◆ **Work order**
Repeat what the lines below say, word for word, and skip every image.

◆ **Data**

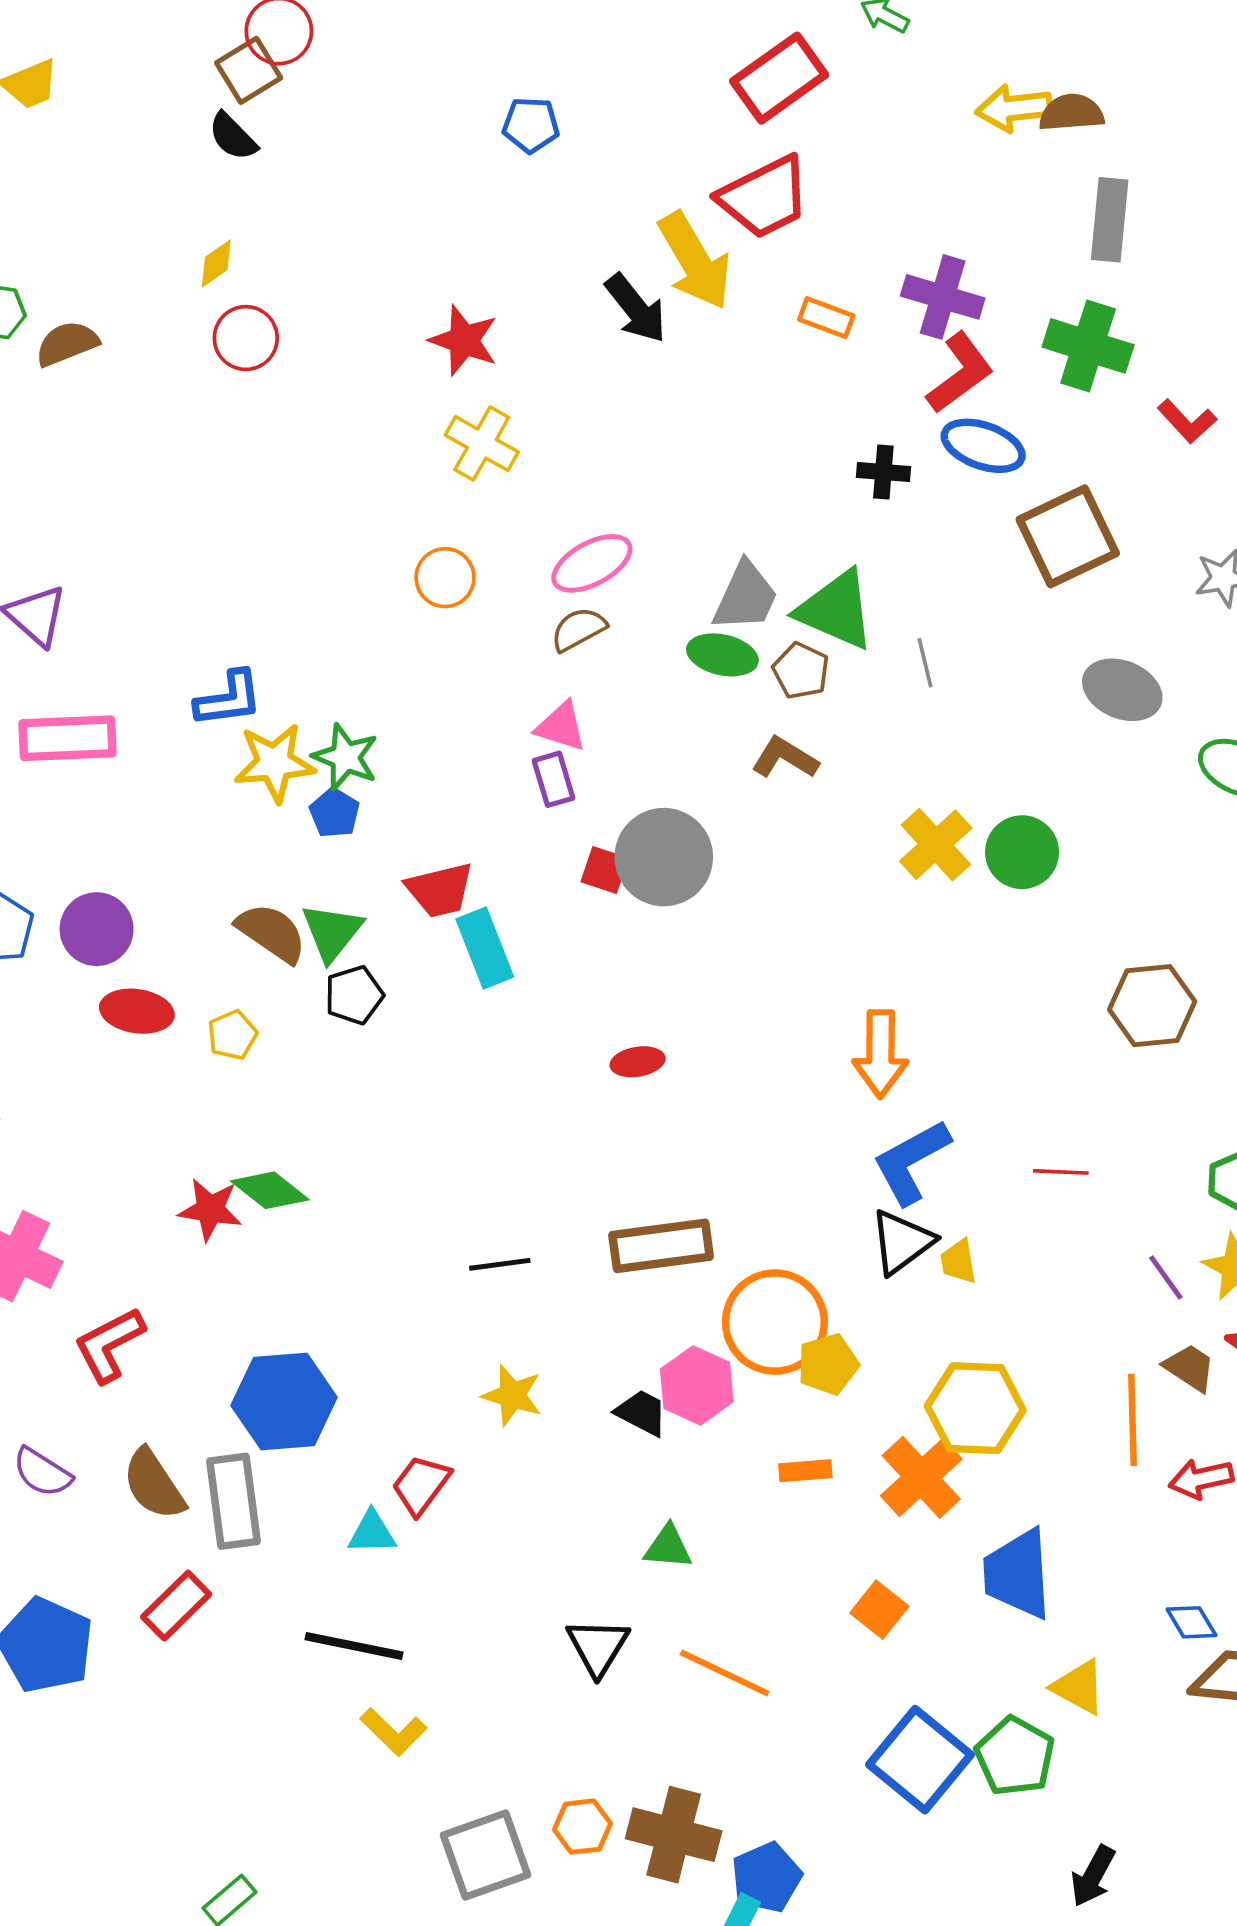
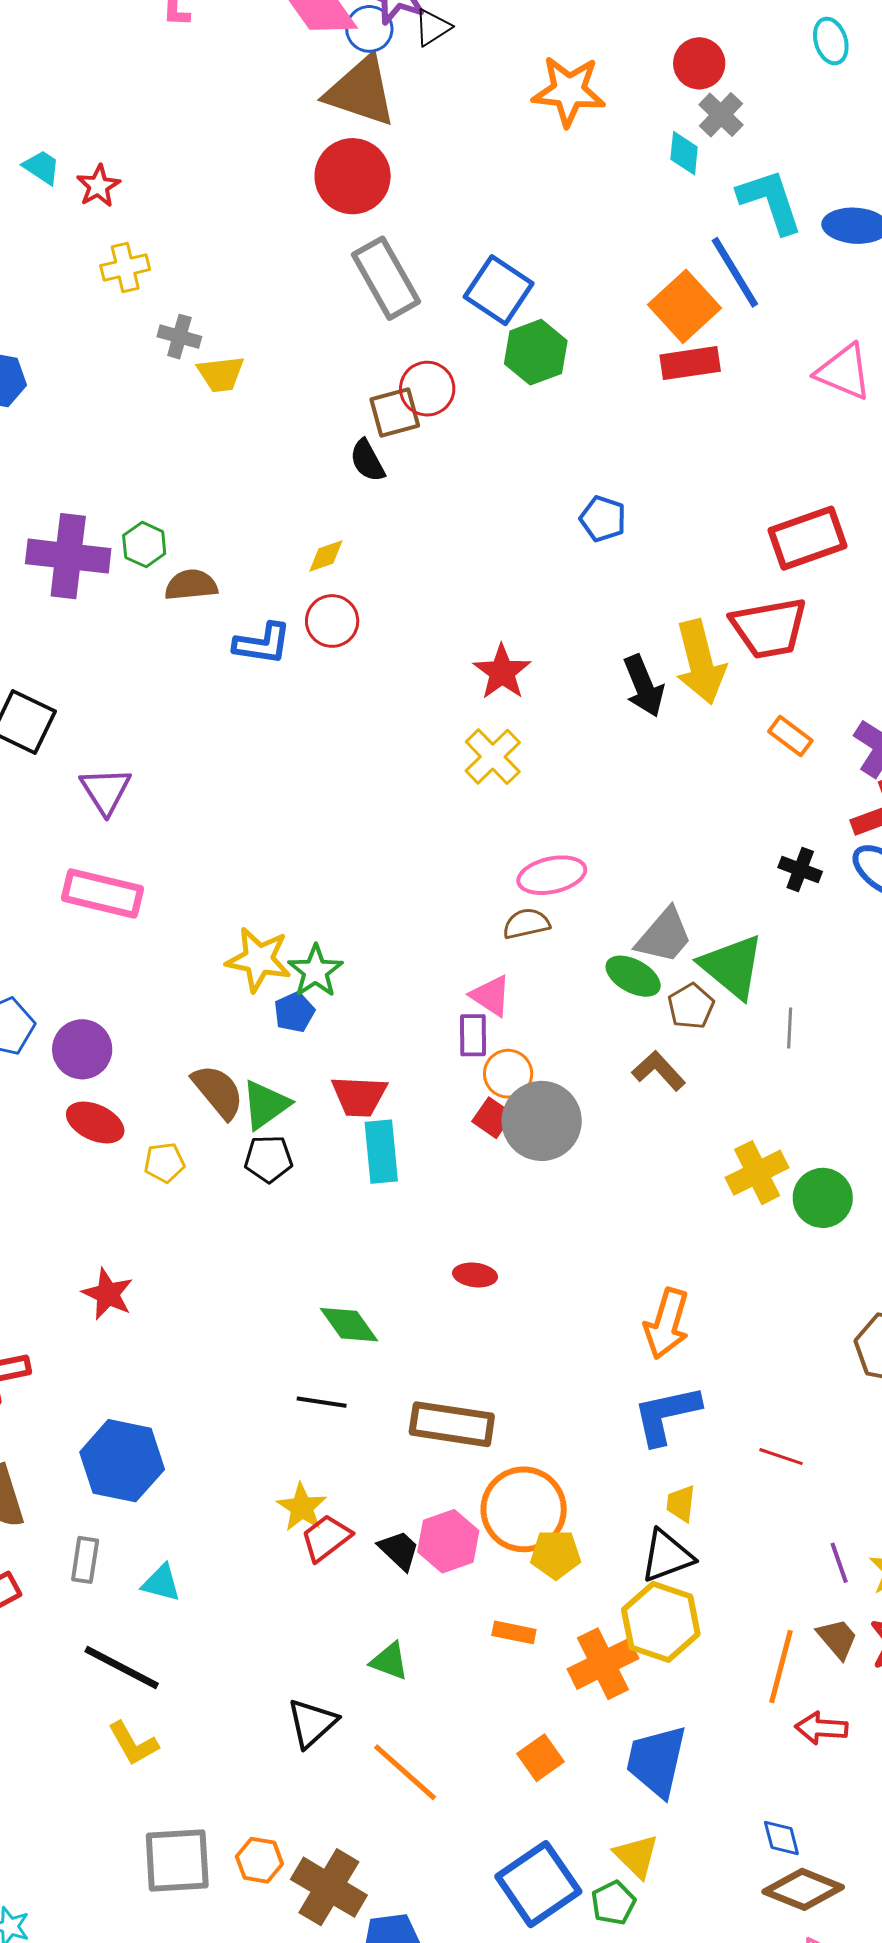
orange circle: (445, 578) -> (508, 1074), moved
blue L-shape: (229, 699) -> (262, 644), moved
green diamond: (270, 1190) -> (349, 1325), moved
black triangle: (902, 1242) -> (667, 1556), moved
red trapezoid: (421, 1485) -> (326, 1538), moved
gray rectangle: (234, 1501) -> (85, 1560), moved, size x0.6
yellow triangle: (1079, 1687) -> (636, 1856), moved
green pentagon: (1015, 1756) -> (613, 1903), size x0.7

◆ **Answer box**
orange circle: (445, 578) -> (508, 1074), moved
blue L-shape: (229, 699) -> (262, 644), moved
green diamond: (270, 1190) -> (349, 1325), moved
black triangle: (902, 1242) -> (667, 1556), moved
red trapezoid: (421, 1485) -> (326, 1538), moved
gray rectangle: (234, 1501) -> (85, 1560), moved, size x0.6
yellow triangle: (1079, 1687) -> (636, 1856), moved
green pentagon: (1015, 1756) -> (613, 1903), size x0.7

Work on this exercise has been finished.